## Work to complete
Give the data again exactly, from its opening line through the line in which "yellow camera: 3 -> 4" appears.

(Data entries)
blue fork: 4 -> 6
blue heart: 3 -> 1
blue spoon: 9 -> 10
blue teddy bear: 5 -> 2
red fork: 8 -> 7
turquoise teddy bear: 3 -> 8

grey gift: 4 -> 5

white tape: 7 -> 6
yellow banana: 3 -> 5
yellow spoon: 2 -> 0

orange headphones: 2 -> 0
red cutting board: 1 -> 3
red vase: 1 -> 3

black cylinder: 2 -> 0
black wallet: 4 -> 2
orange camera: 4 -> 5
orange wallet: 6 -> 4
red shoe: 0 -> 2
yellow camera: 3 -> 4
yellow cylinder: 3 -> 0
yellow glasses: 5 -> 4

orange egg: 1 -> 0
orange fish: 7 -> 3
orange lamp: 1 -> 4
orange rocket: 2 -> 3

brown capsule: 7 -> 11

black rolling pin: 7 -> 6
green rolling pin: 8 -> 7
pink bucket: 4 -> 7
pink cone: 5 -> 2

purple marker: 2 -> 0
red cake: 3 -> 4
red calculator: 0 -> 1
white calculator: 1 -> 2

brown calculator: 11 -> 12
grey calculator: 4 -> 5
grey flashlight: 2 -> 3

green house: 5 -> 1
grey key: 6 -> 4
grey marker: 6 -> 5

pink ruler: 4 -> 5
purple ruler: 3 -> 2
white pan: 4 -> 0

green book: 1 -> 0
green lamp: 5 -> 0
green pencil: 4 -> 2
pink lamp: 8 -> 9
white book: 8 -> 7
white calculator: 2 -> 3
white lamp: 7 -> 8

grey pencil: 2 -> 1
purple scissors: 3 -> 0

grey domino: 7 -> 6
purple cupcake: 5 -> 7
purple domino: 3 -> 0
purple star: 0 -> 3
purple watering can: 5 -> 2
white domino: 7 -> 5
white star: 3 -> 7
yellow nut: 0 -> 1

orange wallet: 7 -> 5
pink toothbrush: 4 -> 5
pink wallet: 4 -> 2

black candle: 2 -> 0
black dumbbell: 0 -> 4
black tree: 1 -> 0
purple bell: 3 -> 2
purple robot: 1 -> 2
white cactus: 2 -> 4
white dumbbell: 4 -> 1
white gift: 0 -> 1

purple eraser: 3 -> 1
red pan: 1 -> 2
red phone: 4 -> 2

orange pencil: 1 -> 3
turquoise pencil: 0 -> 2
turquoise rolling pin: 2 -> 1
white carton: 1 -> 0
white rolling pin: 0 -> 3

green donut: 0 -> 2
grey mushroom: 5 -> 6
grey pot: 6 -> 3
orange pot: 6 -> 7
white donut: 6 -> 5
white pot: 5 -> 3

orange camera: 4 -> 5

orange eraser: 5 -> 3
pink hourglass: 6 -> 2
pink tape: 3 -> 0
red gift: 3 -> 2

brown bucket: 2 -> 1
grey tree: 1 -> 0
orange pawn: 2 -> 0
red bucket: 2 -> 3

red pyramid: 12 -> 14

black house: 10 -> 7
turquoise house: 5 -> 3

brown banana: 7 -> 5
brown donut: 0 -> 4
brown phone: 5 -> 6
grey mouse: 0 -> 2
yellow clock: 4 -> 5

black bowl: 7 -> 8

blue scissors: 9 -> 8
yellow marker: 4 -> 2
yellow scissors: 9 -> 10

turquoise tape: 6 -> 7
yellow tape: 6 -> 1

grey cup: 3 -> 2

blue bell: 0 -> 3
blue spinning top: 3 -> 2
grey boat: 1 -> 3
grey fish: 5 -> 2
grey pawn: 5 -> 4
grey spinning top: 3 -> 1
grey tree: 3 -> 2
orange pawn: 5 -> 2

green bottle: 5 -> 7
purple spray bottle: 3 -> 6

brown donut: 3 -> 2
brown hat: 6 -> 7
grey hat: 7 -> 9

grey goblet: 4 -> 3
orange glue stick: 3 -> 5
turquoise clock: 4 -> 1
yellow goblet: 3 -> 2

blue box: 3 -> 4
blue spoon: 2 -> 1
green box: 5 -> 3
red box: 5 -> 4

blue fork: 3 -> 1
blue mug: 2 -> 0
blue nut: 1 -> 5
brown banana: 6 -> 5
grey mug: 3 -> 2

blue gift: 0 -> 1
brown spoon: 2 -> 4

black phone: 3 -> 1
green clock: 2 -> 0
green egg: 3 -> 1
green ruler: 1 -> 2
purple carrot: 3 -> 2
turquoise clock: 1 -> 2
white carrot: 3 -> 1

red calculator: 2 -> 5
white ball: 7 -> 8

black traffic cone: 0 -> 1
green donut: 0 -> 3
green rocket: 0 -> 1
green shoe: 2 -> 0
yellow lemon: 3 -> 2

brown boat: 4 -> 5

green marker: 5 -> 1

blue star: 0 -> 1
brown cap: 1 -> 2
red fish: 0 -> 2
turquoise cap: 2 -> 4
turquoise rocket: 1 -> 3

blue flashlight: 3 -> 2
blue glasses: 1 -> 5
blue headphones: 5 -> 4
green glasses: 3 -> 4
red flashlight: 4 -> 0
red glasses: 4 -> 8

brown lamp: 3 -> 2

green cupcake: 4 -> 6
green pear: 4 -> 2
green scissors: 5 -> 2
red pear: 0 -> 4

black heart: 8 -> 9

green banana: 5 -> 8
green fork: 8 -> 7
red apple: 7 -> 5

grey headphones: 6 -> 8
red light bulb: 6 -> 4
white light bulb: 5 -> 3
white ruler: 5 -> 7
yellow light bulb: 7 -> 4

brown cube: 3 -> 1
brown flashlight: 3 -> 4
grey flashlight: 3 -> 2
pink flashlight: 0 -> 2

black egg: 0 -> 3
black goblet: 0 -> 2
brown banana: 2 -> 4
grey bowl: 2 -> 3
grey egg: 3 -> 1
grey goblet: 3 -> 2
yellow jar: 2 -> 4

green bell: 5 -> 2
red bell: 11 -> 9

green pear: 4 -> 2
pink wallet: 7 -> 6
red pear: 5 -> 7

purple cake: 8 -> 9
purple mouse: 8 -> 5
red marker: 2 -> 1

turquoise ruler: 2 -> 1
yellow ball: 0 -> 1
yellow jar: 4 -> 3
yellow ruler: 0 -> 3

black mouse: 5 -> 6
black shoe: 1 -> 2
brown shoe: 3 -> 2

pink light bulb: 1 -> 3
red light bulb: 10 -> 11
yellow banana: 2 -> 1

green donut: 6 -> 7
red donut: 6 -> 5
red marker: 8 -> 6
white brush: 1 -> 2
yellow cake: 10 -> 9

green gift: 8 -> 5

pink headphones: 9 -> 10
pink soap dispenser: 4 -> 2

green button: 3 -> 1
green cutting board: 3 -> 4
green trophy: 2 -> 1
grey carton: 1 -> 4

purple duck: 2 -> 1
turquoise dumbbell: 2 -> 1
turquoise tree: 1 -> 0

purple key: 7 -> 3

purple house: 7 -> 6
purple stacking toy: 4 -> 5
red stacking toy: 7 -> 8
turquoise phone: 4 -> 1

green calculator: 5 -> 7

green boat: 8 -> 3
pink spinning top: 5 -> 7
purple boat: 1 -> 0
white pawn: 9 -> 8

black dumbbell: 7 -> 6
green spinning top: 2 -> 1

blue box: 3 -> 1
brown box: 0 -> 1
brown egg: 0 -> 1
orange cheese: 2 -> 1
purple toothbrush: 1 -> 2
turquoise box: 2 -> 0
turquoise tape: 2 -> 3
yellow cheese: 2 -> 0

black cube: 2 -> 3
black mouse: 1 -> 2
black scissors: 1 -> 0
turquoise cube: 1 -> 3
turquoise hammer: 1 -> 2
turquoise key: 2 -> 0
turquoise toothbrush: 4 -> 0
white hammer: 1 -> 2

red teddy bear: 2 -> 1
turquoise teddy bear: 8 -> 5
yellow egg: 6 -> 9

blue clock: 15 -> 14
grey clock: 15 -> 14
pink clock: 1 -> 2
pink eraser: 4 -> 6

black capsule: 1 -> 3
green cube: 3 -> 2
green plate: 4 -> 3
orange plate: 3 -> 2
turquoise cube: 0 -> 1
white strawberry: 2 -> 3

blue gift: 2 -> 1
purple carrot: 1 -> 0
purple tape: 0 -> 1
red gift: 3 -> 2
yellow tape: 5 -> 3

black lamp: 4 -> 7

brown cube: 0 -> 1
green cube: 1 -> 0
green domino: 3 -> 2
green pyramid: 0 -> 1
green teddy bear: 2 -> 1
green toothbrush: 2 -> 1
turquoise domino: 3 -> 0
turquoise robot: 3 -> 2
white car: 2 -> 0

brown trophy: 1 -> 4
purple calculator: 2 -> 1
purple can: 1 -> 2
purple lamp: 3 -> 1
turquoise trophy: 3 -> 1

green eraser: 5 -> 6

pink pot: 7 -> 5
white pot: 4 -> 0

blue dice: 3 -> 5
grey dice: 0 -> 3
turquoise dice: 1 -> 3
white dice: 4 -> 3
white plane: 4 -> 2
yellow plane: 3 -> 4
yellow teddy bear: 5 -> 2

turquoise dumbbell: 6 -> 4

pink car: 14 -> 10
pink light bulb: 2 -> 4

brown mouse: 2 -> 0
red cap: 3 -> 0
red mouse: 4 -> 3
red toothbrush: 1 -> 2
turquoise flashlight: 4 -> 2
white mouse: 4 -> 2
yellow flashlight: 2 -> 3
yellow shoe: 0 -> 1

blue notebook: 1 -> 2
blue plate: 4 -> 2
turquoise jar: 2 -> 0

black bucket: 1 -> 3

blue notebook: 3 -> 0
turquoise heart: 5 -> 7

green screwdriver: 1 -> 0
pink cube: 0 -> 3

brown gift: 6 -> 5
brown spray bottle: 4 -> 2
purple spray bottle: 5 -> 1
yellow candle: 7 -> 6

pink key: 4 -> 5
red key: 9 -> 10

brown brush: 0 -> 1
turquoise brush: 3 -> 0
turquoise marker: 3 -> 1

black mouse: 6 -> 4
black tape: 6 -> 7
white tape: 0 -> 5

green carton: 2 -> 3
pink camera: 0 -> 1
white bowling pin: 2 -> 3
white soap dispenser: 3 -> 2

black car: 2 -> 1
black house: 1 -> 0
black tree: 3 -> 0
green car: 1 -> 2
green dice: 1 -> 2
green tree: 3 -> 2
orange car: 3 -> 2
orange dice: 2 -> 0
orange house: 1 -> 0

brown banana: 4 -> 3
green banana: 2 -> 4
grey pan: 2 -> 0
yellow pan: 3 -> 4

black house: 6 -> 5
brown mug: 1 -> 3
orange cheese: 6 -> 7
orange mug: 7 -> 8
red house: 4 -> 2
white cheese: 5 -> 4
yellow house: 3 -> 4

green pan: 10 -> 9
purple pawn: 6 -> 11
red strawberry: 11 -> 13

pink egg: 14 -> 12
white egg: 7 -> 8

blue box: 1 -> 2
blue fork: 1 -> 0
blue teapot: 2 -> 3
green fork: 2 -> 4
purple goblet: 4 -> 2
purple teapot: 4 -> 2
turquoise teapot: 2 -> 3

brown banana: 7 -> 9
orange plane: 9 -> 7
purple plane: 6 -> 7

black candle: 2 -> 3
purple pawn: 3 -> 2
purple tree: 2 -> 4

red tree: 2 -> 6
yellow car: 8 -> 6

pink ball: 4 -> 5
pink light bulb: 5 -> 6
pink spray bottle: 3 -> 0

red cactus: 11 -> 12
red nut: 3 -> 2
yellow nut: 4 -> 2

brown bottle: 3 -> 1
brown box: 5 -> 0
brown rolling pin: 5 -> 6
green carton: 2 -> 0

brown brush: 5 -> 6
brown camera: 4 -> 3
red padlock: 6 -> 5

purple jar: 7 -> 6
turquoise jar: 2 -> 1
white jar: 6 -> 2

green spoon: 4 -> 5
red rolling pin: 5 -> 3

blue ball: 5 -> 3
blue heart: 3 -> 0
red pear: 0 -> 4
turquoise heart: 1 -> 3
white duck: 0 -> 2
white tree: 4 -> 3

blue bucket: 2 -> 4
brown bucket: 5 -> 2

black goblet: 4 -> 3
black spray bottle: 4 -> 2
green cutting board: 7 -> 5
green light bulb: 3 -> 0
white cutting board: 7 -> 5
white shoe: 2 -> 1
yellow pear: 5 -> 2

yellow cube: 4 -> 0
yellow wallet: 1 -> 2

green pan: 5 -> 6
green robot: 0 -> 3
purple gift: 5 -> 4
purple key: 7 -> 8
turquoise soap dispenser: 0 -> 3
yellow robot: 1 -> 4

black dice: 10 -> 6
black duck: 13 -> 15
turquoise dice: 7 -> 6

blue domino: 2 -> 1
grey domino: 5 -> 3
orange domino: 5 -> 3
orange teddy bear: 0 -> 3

## Output for this exercise
blue fork: 4 -> 6
blue heart: 3 -> 1
blue spoon: 9 -> 10
blue teddy bear: 5 -> 2
red fork: 8 -> 7
turquoise teddy bear: 3 -> 8

grey gift: 4 -> 5

white tape: 7 -> 6
yellow banana: 3 -> 5
yellow spoon: 2 -> 0

orange headphones: 2 -> 0
red cutting board: 1 -> 3
red vase: 1 -> 3

black cylinder: 2 -> 0
black wallet: 4 -> 2
orange camera: 4 -> 5
orange wallet: 6 -> 4
red shoe: 0 -> 2
yellow camera: 3 -> 4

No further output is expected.